▶ PROVIDED ENTRIES
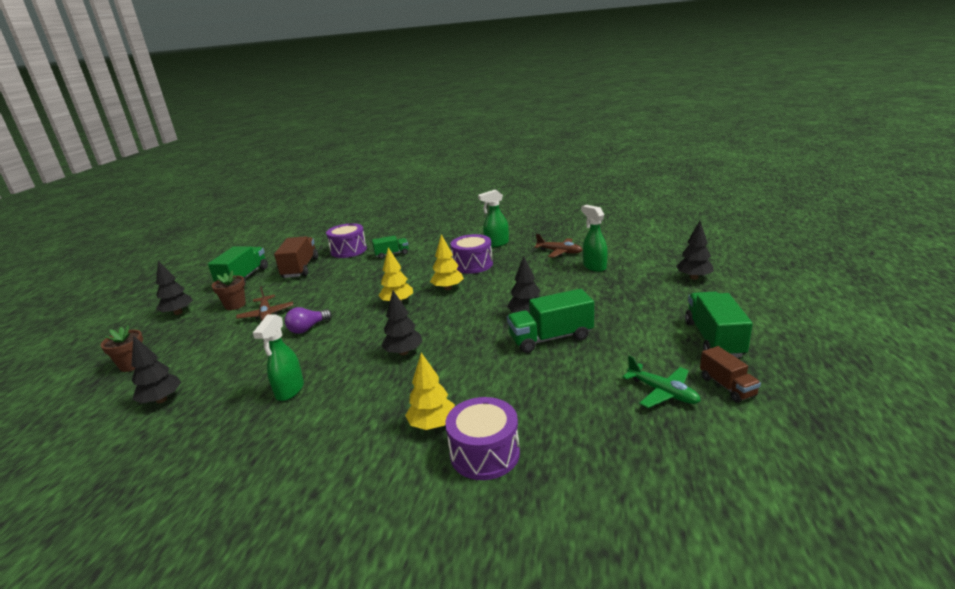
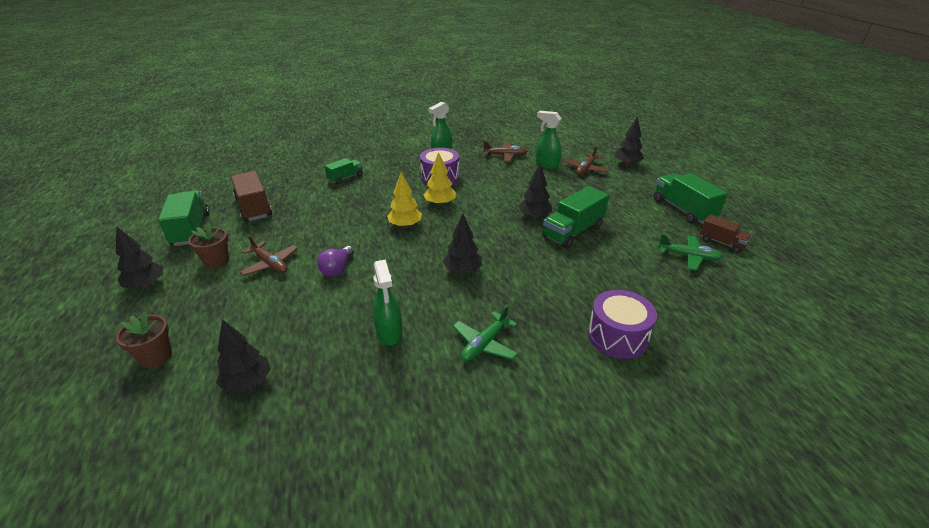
camera: 30 degrees left, 10 degrees up
(348, 250) = (291, 180): purple drum -> none
(353, 422) = (484, 344): none -> green plane
(432, 424) = (554, 326): yellow tree -> none
(635, 276) = (585, 169): none -> brown plane

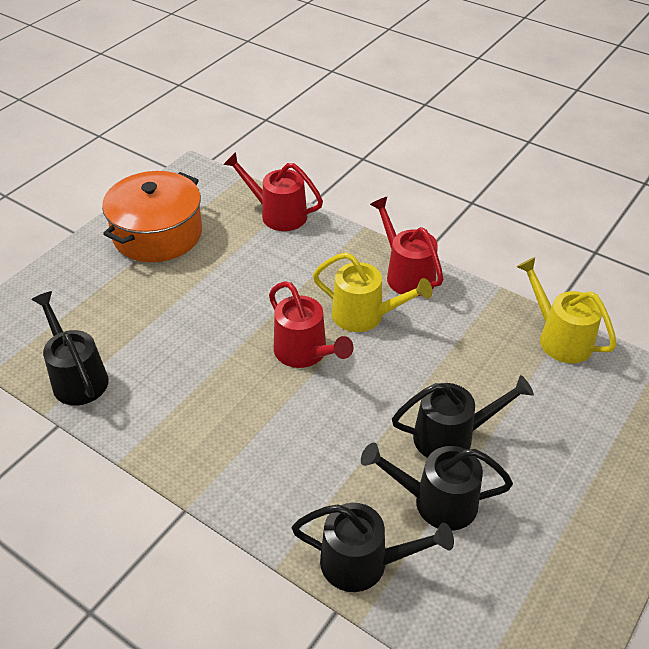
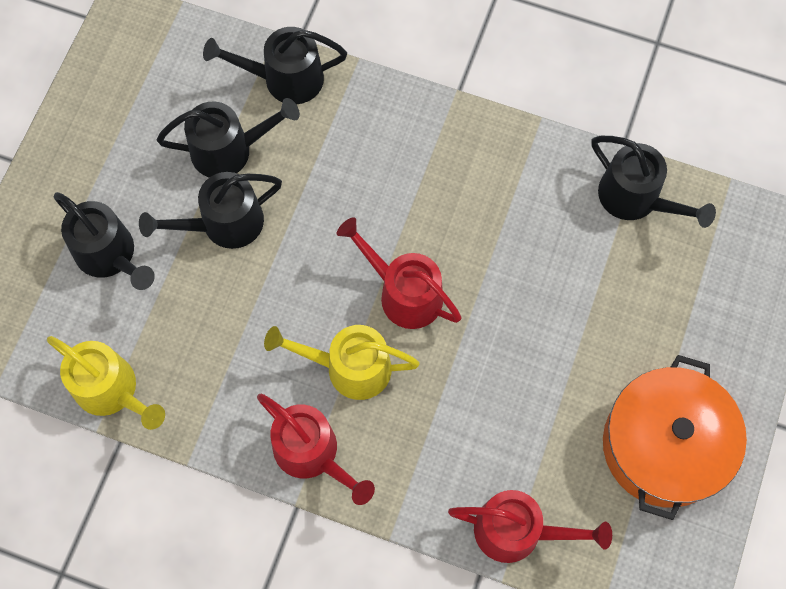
camera: 165 degrees right, 25 degrees up
(561, 433) = (111, 256): none -> black watering can

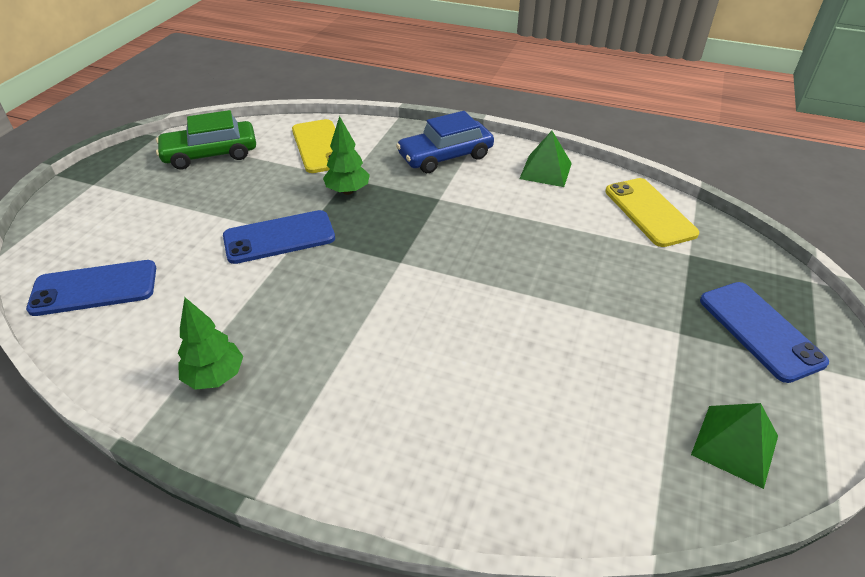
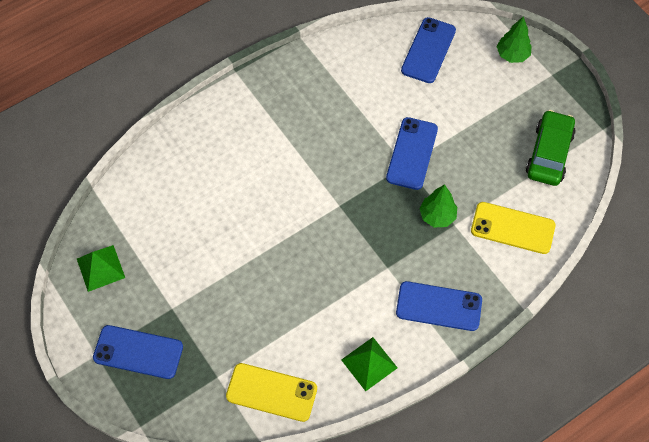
camera: 125 degrees right, 20 degrees up
(215, 377) = (316, 81): green tree -> green tree (512, 55)
(445, 156) = (439, 306): blue car -> blue phone

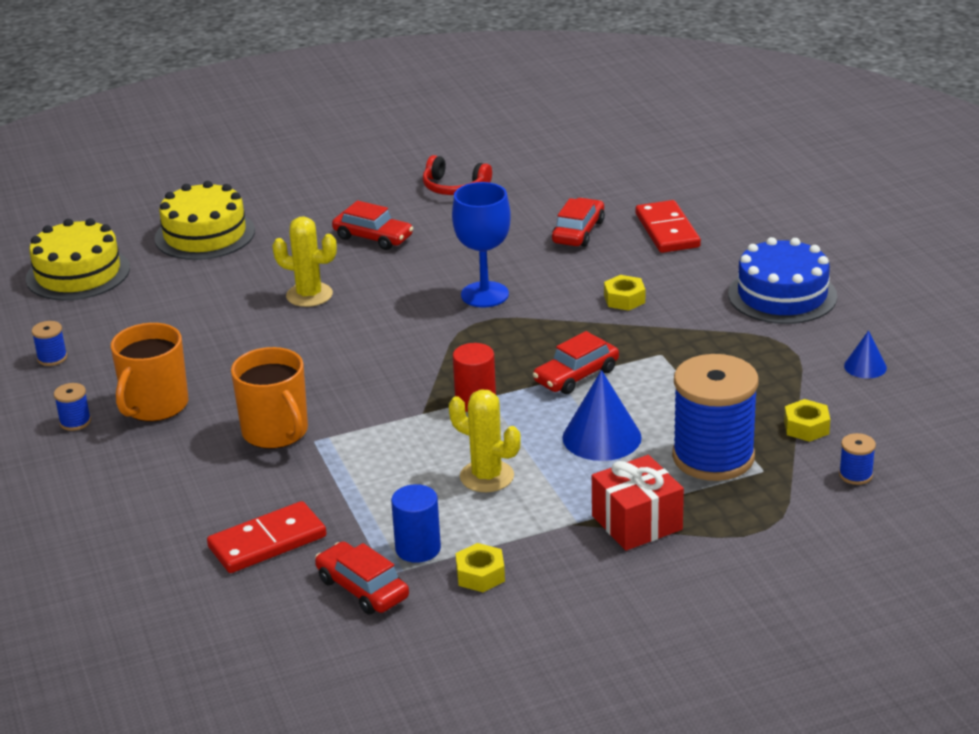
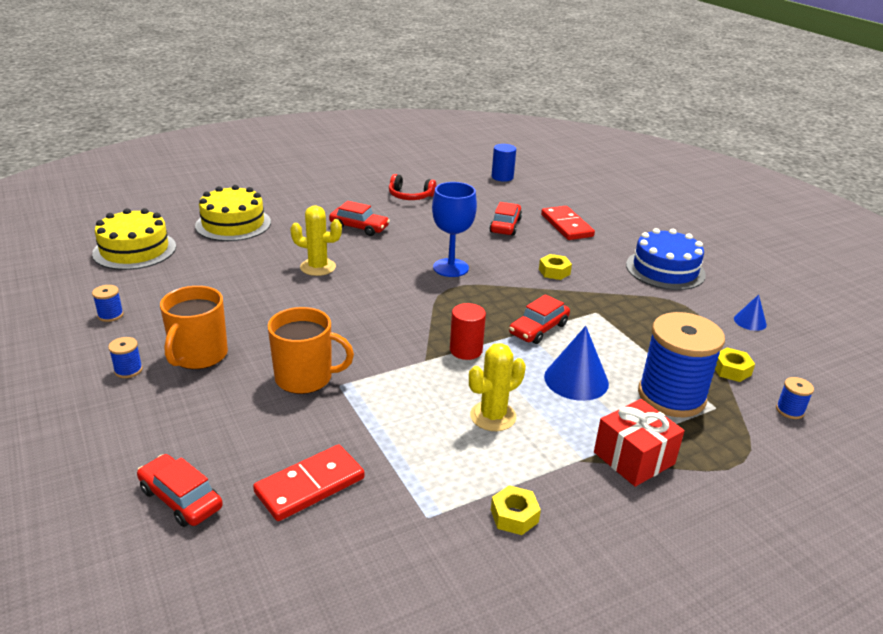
camera: 10 degrees left, 0 degrees up
(276, 432) = (305, 378): orange mug -> orange mug turned 45 degrees counterclockwise
(362, 588) = (407, 534): red car -> red car (181, 499)
(418, 549) = (450, 489): blue cylinder -> blue cylinder (502, 177)
(487, 476) = (493, 416): yellow cactus -> yellow cactus turned 60 degrees counterclockwise

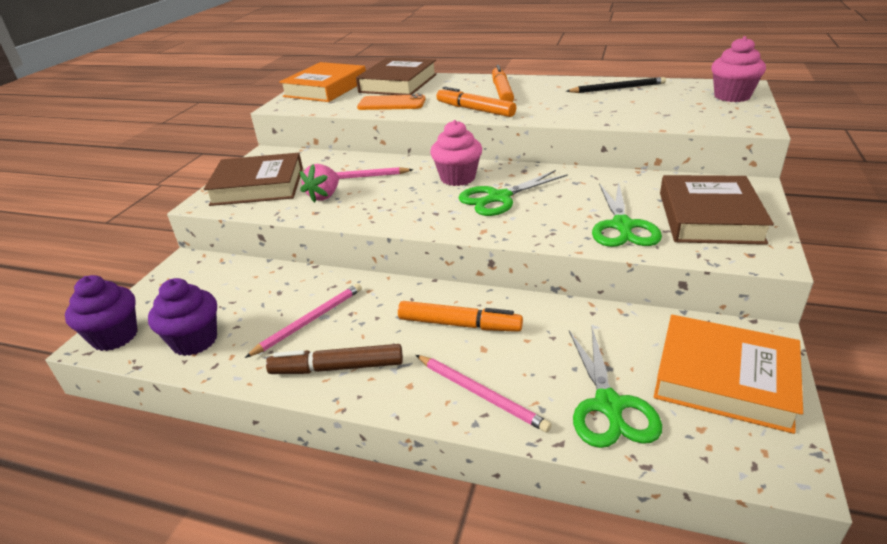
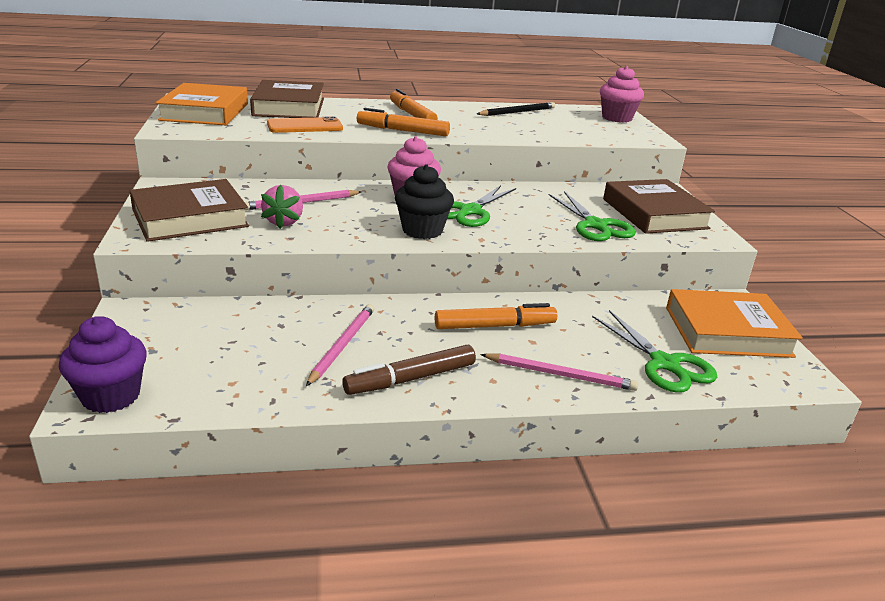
camera: 30 degrees left, 5 degrees down
(194, 341) = (224, 383): purple cupcake -> none
(434, 215) = (422, 230): none -> black cupcake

▶ TASK
Give back exactly the lines from the line with "(362, 588) = (407, 534): red" through the end of the records, both included; keep all pictures out.

▶ OUTPUT FOR THIS TASK
(362, 588) = (407, 534): red car -> red car (181, 499)
(418, 549) = (450, 489): blue cylinder -> blue cylinder (502, 177)
(487, 476) = (493, 416): yellow cactus -> yellow cactus turned 60 degrees counterclockwise

camera: 30 degrees left, 5 degrees down
(194, 341) = (224, 383): purple cupcake -> none
(434, 215) = (422, 230): none -> black cupcake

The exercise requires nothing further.